• Your task: Would you please repeat all of the data exactly, omitting the pictures?
[[ Source data, beginning ]]
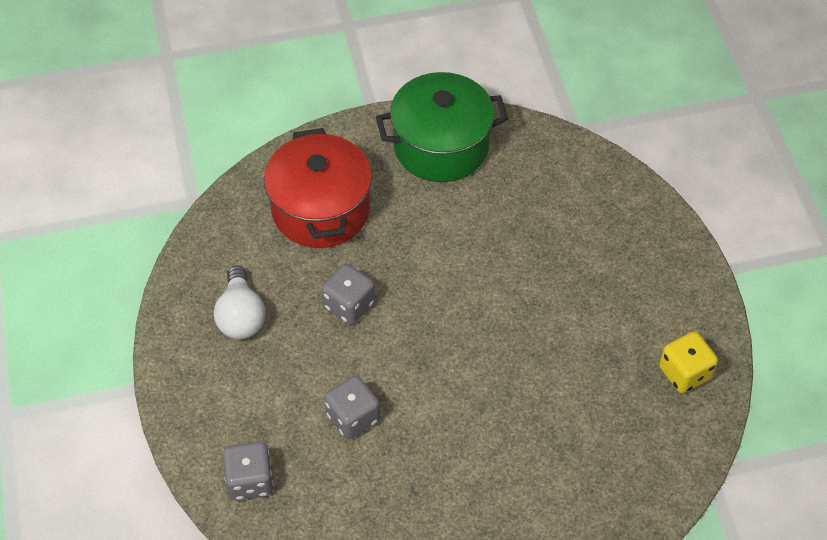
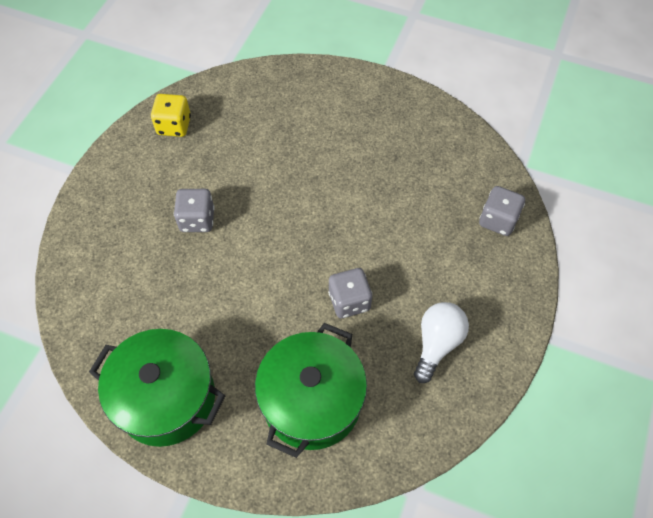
camera: 145 degrees left, 5 degrees up
(321, 209) = (311, 401): red pot -> green pot
(353, 417) = (403, 220): grey dice -> grey dice (197, 220)

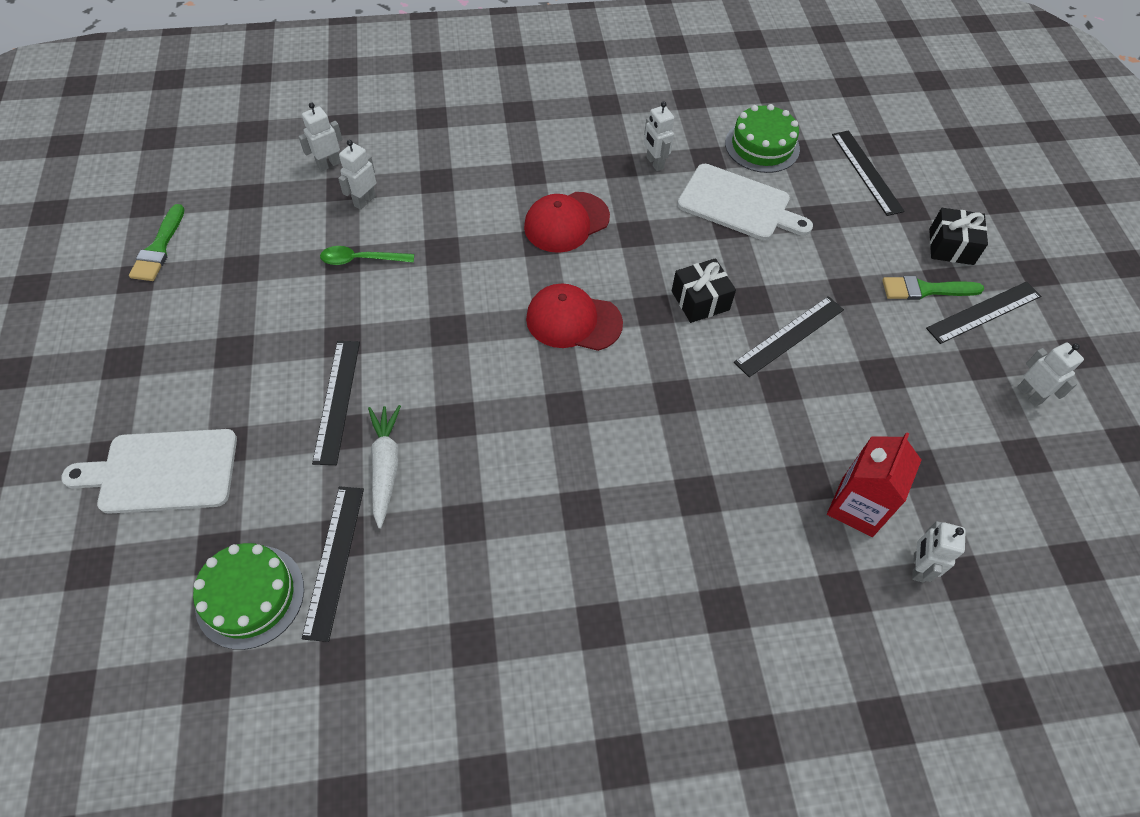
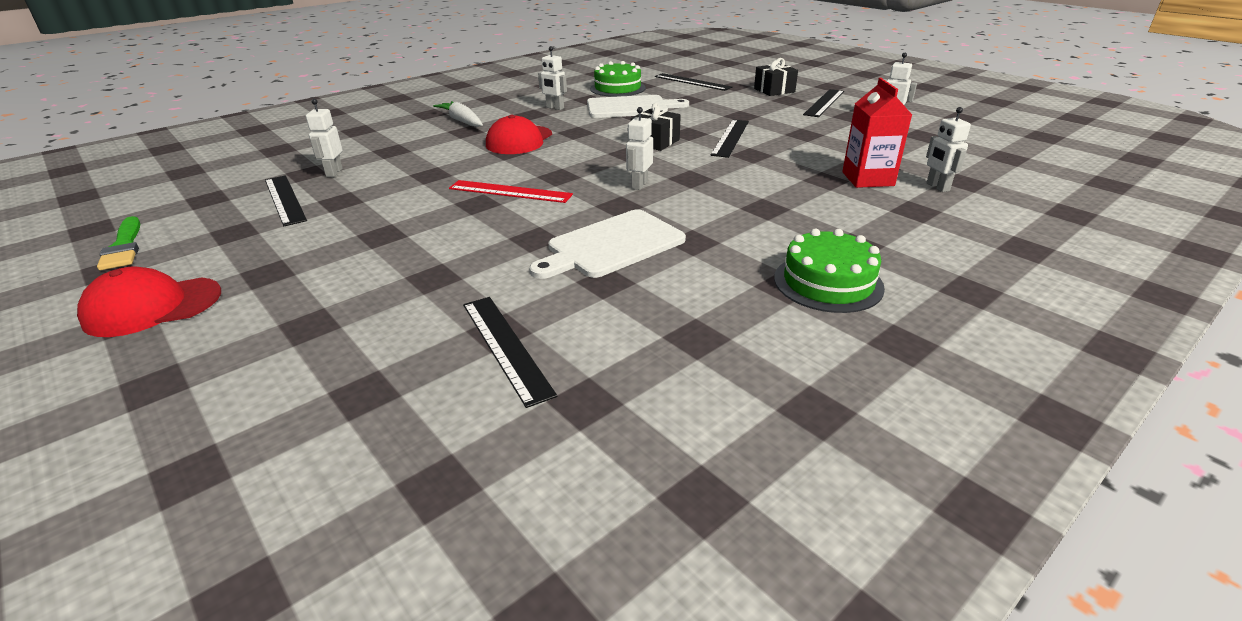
camera: 30 degrees left, 25 degrees down
(162, 471) = (241, 368): white cutting board -> white cutting board (612, 245)
(250, 596) = (434, 405): green cake -> green cake (828, 282)
(329, 164) = (282, 167): white robot -> white robot (639, 185)
(336, 400) = (409, 264): black ruler -> black ruler (284, 199)
(361, 259) = (359, 196): green spoon -> none
(385, 466) = (498, 280): white carrot -> white carrot (462, 121)
(489, 324) = (510, 192): none -> red ruler
(573, 321) = (575, 172): red cap -> red cap (152, 307)
(926, 290) = (783, 104): green brush -> none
[[ Source data, end ]]
• Task answer:
camera: 145 degrees left, 5 degrees up
(321, 209) = (311, 401): red pot -> green pot
(353, 417) = (403, 220): grey dice -> grey dice (197, 220)

camera: 30 degrees left, 25 degrees down
(162, 471) = (241, 368): white cutting board -> white cutting board (612, 245)
(250, 596) = (434, 405): green cake -> green cake (828, 282)
(329, 164) = (282, 167): white robot -> white robot (639, 185)
(336, 400) = (409, 264): black ruler -> black ruler (284, 199)
(361, 259) = (359, 196): green spoon -> none
(385, 466) = (498, 280): white carrot -> white carrot (462, 121)
(489, 324) = (510, 192): none -> red ruler
(573, 321) = (575, 172): red cap -> red cap (152, 307)
(926, 290) = (783, 104): green brush -> none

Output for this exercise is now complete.